[Scene images with change listings]
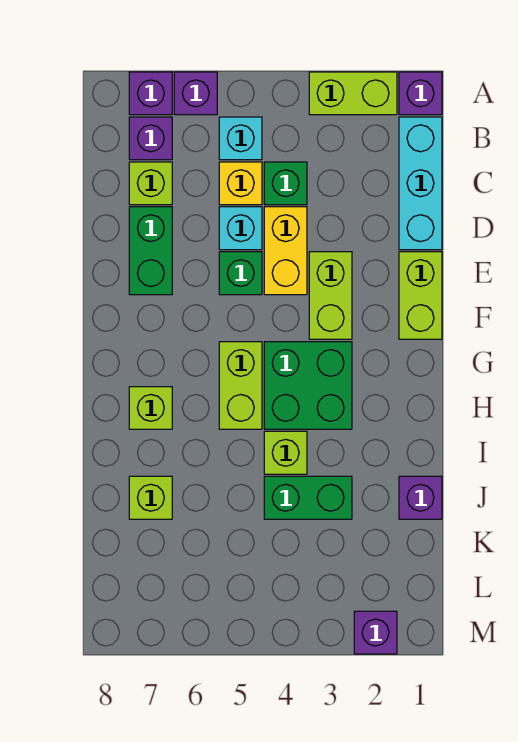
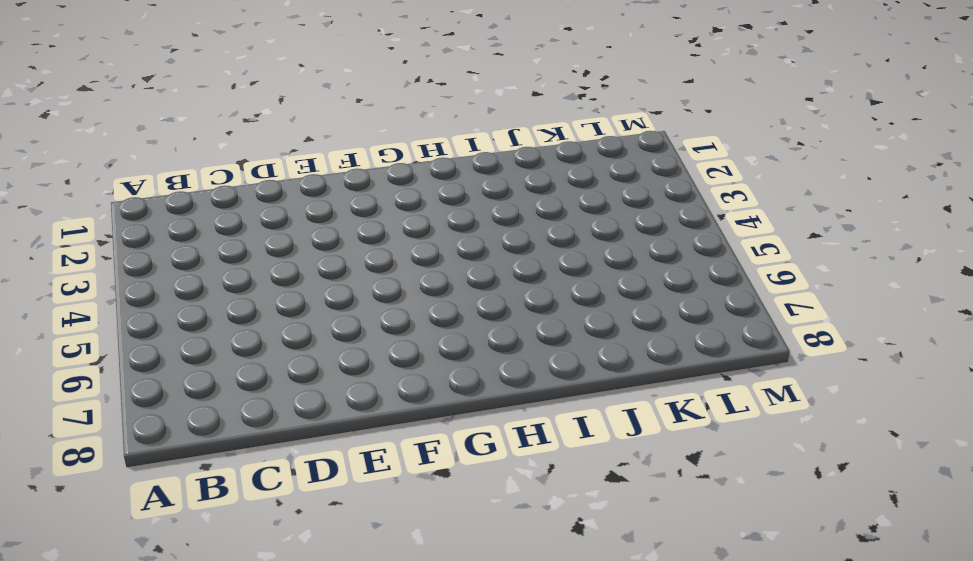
none -> purple brick A1 level 1
none -> lime brick A2:A3 level 1
none -> purple brick A6 level 1

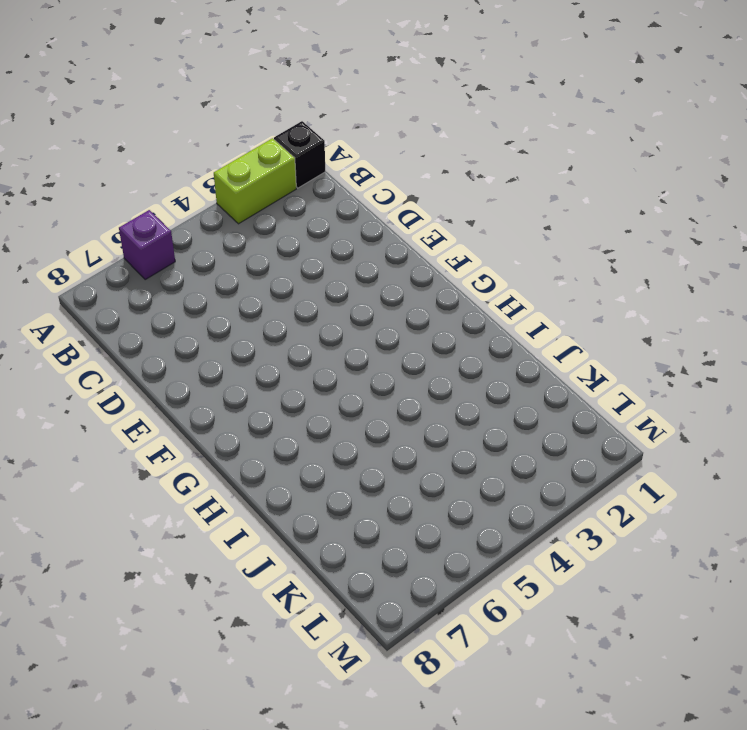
black brick A1 level 1 -> purple brick A1 level 1
none -> purple brick A7 level 1
none -> cyan brick B1:D1 level 1
none -> cyan brick B5 level 1

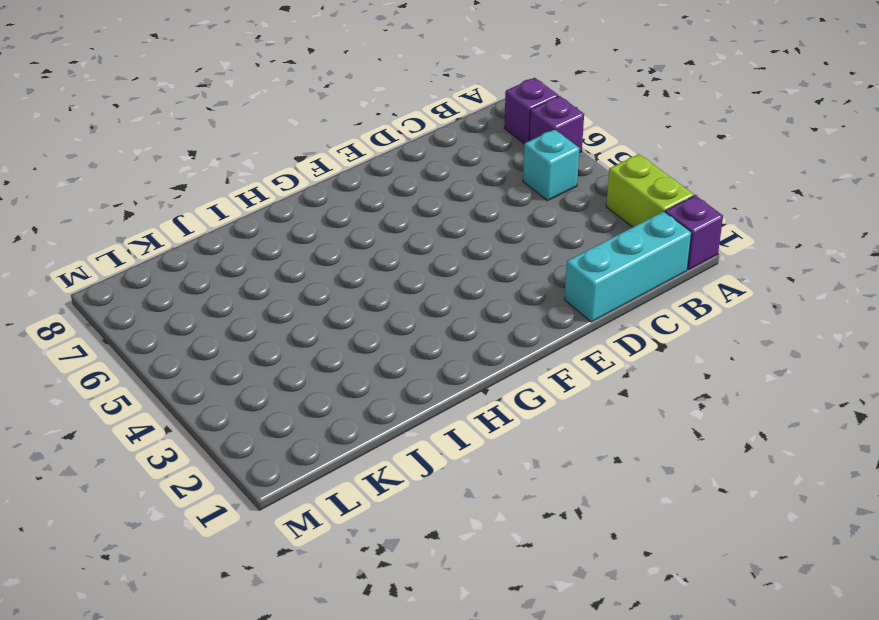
none -> purple brick B7 level 1
none -> green brick C4 level 1
none -> yellow brick C5 level 1

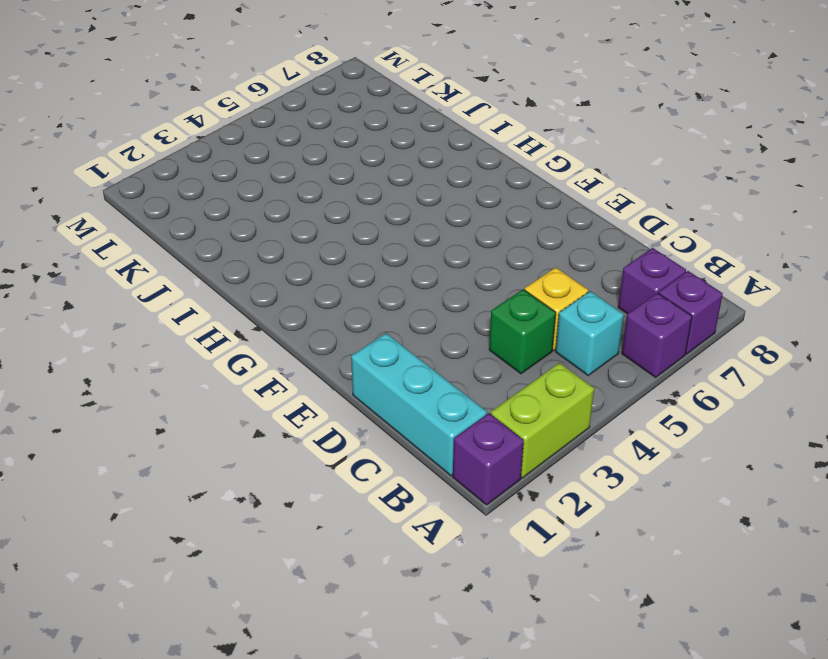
none -> lime brick C7 level 1
none -> yellow brick D4:E4 level 1
none -> cyan brick D5 level 1

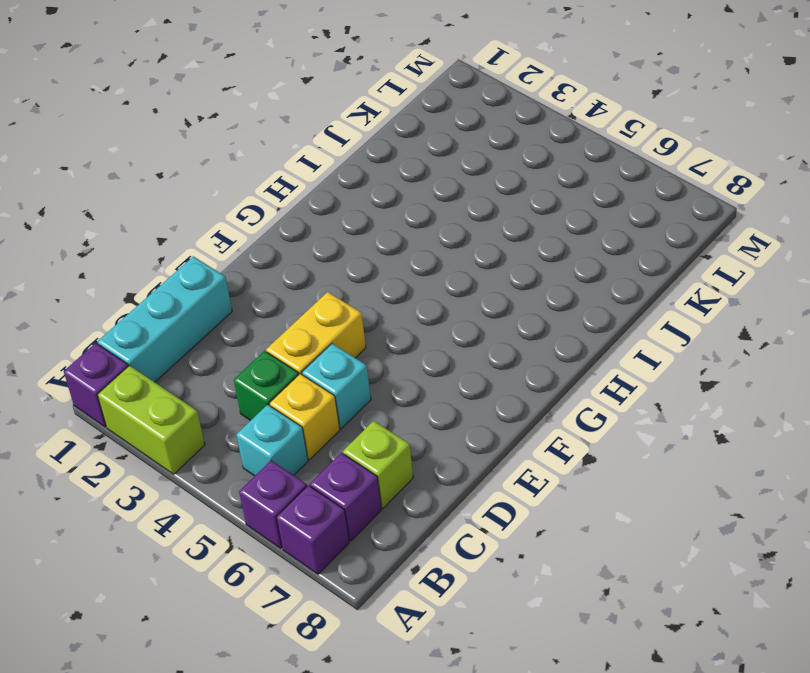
none -> green brick D7:E7 level 1
none -> lime brick E1:F1 level 1
none -> lime brick E3:F3 level 1

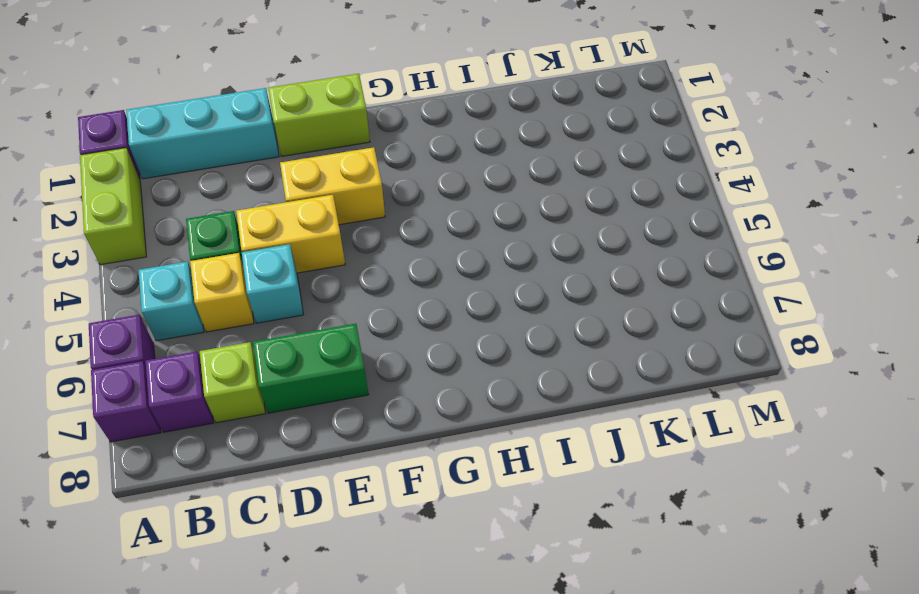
yellow brick E3:F3 level 1 -> lime brick E3:F3 level 1
none -> green brick E5 level 1
none -> green brick G3:H4 level 1
none -> lime brick G5:H5 level 1

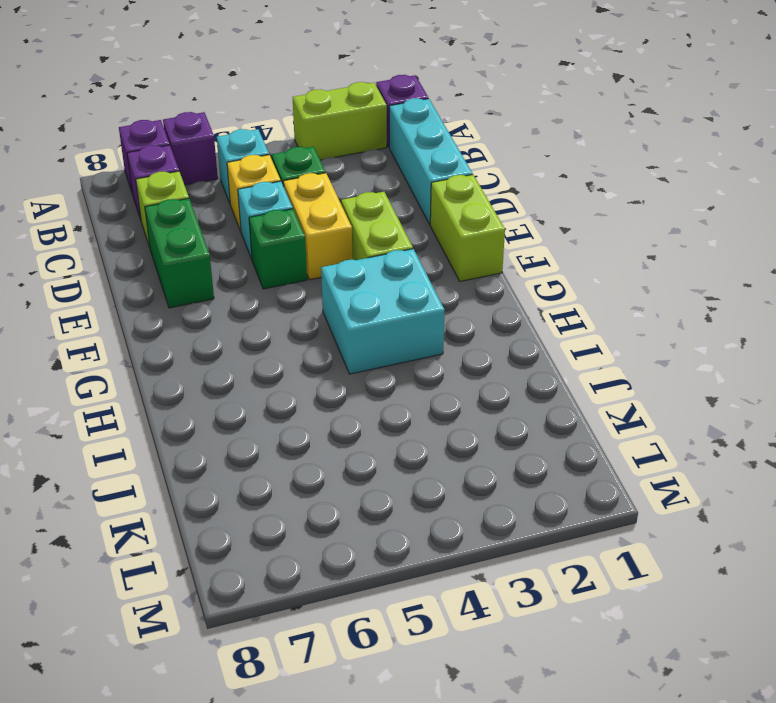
cyan brick G3:H4 level 1 -> green brick G3:H4 level 1
none -> lime brick G5:H5 level 1
none -> lime brick H7 level 1
none -> lime brick I4 level 1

INSTRUCTIONS TO FOLLOW - Without the pictures, please output every record exactly.

SOLUTION FOR THIS EXERCISE -
none -> purple brick A1 level 1
none -> lime brick A2:A3 level 1
none -> purple brick A6 level 1

black brick A1 level 1 -> purple brick A1 level 1
none -> purple brick A7 level 1
none -> cyan brick B1:D1 level 1
none -> cyan brick B5 level 1

none -> purple brick B7 level 1
none -> green brick C4 level 1
none -> yellow brick C5 level 1

none -> lime brick C7 level 1
none -> yellow brick D4:E4 level 1
none -> cyan brick D5 level 1

none -> green brick D7:E7 level 1
none -> lime brick E1:F1 level 1
none -> lime brick E3:F3 level 1

yellow brick E3:F3 level 1 -> lime brick E3:F3 level 1
none -> green brick E5 level 1
none -> green brick G3:H4 level 1
none -> lime brick G5:H5 level 1

cyan brick G3:H4 level 1 -> green brick G3:H4 level 1
none -> lime brick G5:H5 level 1
none -> lime brick H7 level 1
none -> lime brick I4 level 1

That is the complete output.